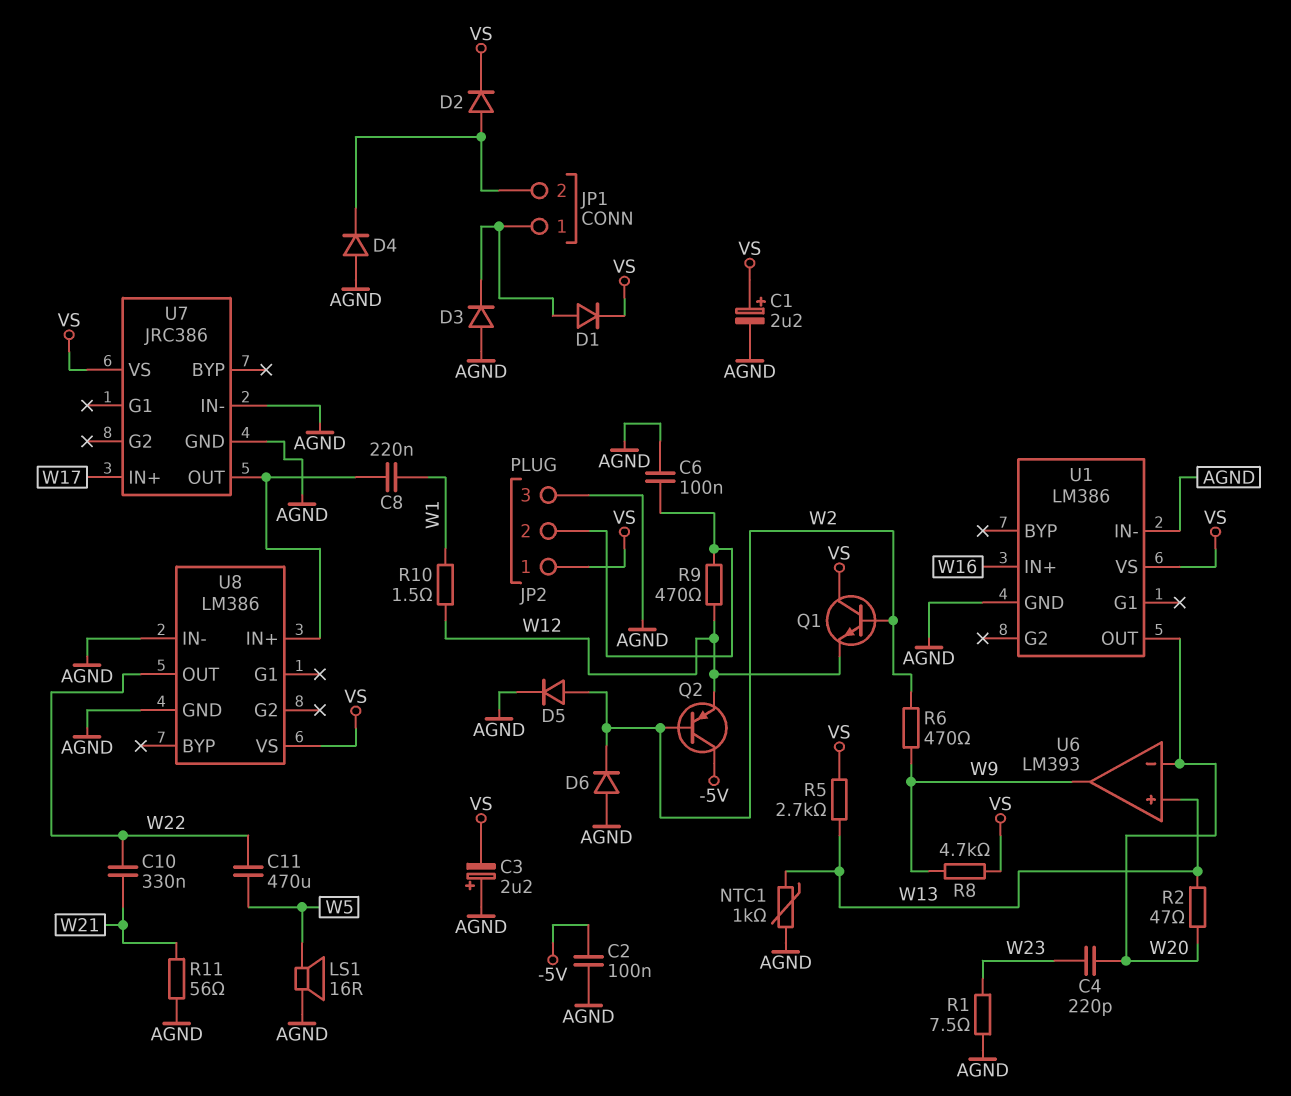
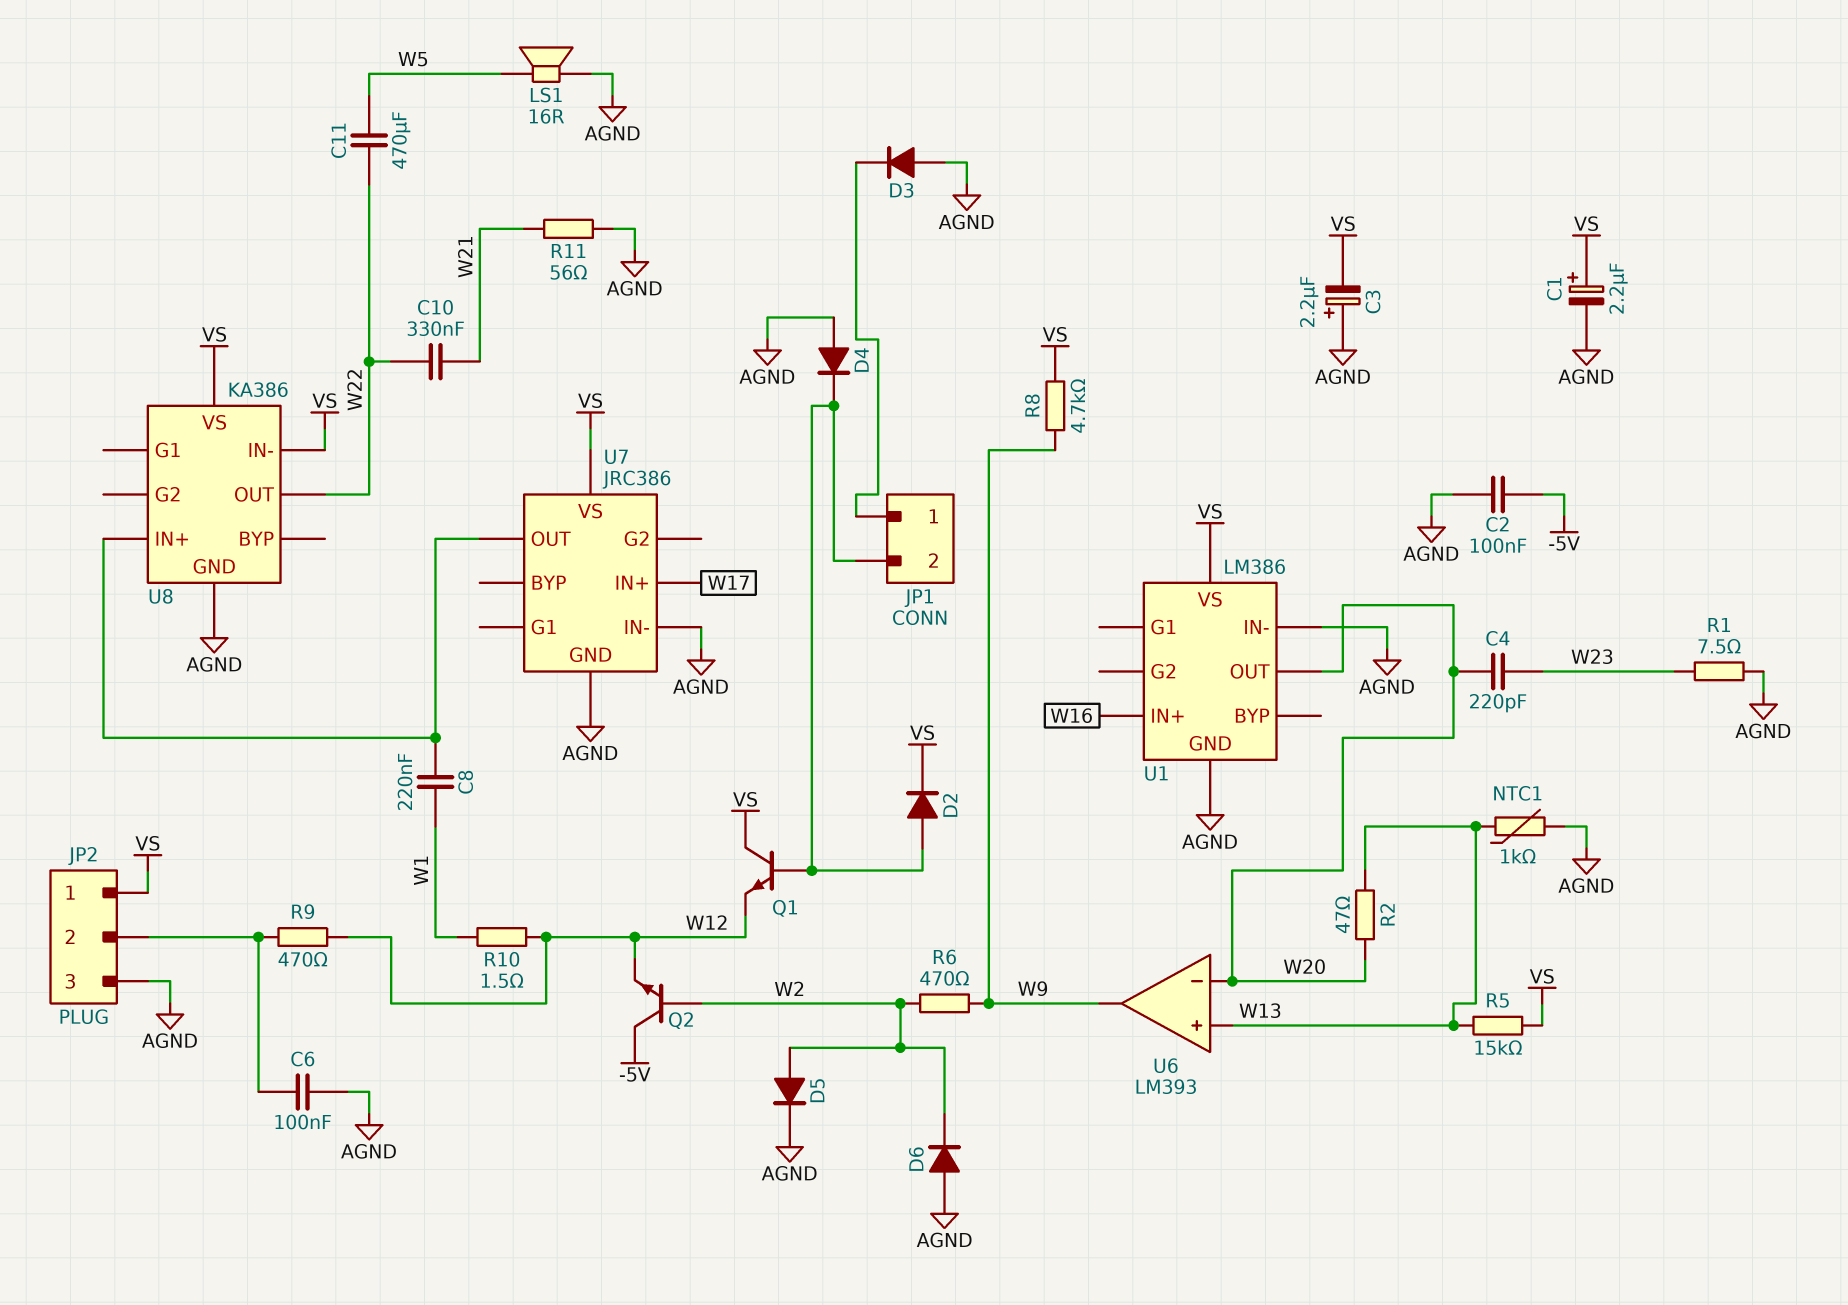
D1: diode (A JP1/1, K VS) -> none
Q1: NPN (B W2, C VS, E W12) -> NPN (B JP1/2, C VS, E W12)
Q2: PNP (B W2, C -5V, E W12) -> NPN (B W2, C -5V, E W12)
R5: 2.7k (VS, W13) -> 15k (VS, W13)
U8: LM386 -> KA386
U8 pin IN-: AGND -> VS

ABOUT THIS TASK: The records above, copied word for word without the pictures, are what should be output.

OUTPUT:
D1: diode (A JP1/1, K VS) -> none
Q1: NPN (B W2, C VS, E W12) -> NPN (B JP1/2, C VS, E W12)
Q2: PNP (B W2, C -5V, E W12) -> NPN (B W2, C -5V, E W12)
R5: 2.7k (VS, W13) -> 15k (VS, W13)
U8: LM386 -> KA386
U8 pin IN-: AGND -> VS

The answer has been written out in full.